__DATASET EXCERPTS__.
________________________
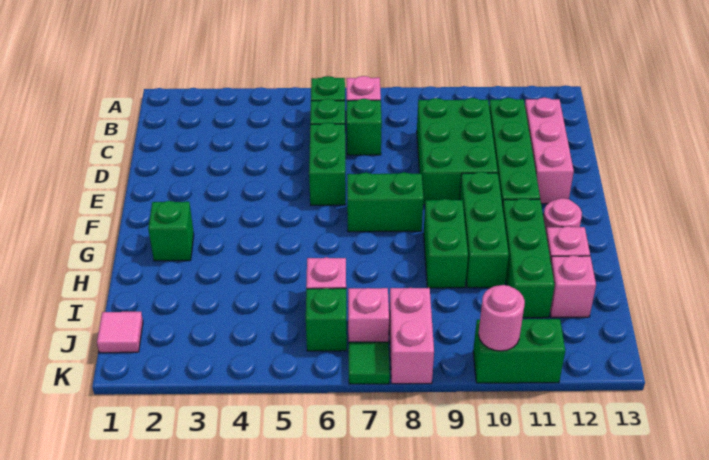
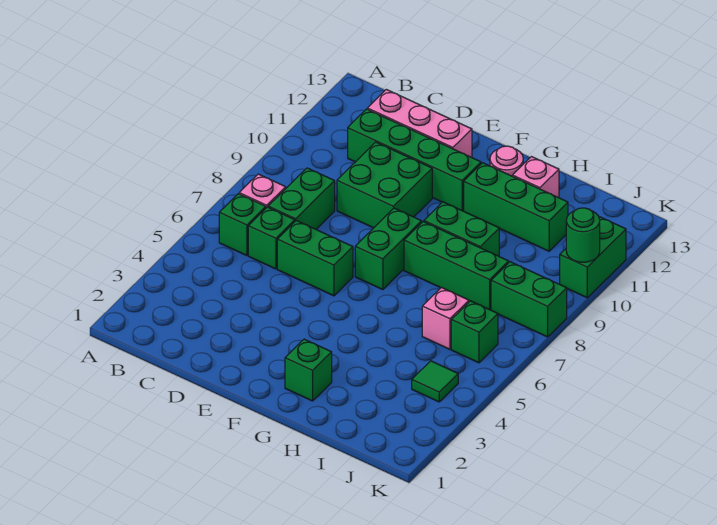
green brick C7 level 1 -> green brick C7:C8 level 1
green brick C9:E10 level 1 -> green brick D9:E10 level 1
green brick F10:H10 level 1 -> green brick G8:I8 level 1
pink brick I12 level 1 -> none
pink tile J1 level 1 -> none
pink brick J7 level 1 -> none
pink brick J8:K8 level 1 -> green brick J8:K8 level 1
green tile K7 level 1 -> green tile J4 level 1
pink round brick K10 level 2 -> green round brick K10 level 2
________________________
__TASK STATEMENT__. Print the data again word for word, pictures excluded.

__SOLVED EXERCISE__.
green brick C7 level 1 -> green brick C7:C8 level 1
green brick C9:E10 level 1 -> green brick D9:E10 level 1
green brick F10:H10 level 1 -> green brick G8:I8 level 1
pink brick I12 level 1 -> none
pink tile J1 level 1 -> none
pink brick J7 level 1 -> none
pink brick J8:K8 level 1 -> green brick J8:K8 level 1
green tile K7 level 1 -> green tile J4 level 1
pink round brick K10 level 2 -> green round brick K10 level 2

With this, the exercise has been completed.